→ **WORK TO COMPLETE**:
Which lines run from the one containing "(456, 160) = (462, 135): grey car -> none" to the end of the listing? Copy them out exactly, leaving out the rest.

- - - - -

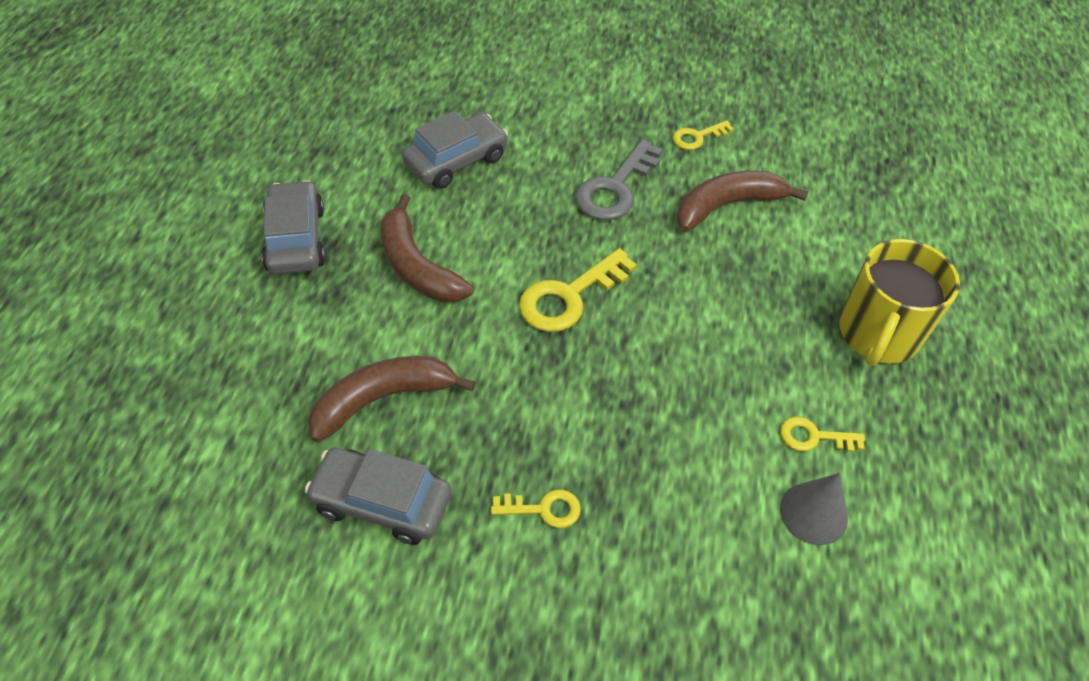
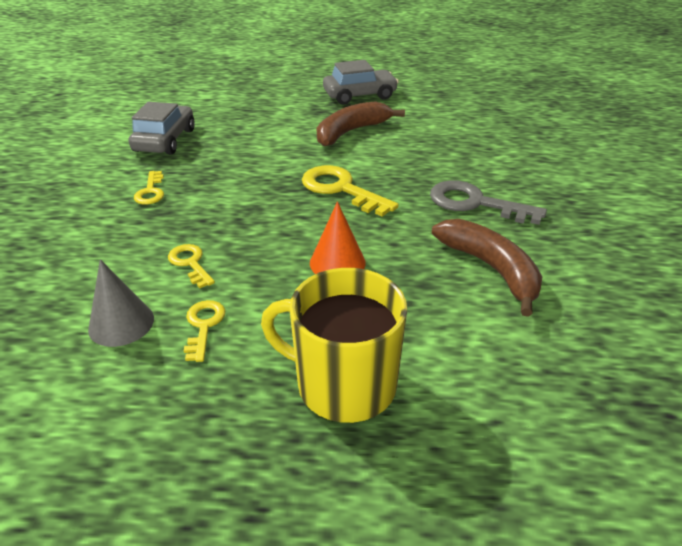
camera: 85 degrees right, 15 degrees down
(383, 399) = (239, 133): brown banana -> none
(456, 160) = (462, 135): grey car -> none
(697, 137) = (582, 247): yellow key -> yellow key (190, 263)
(714, 318) = (337, 262): none -> orange cone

- - - - -

→ **ANSWER BELOW**:
(456, 160) = (462, 135): grey car -> none
(697, 137) = (582, 247): yellow key -> yellow key (190, 263)
(714, 318) = (337, 262): none -> orange cone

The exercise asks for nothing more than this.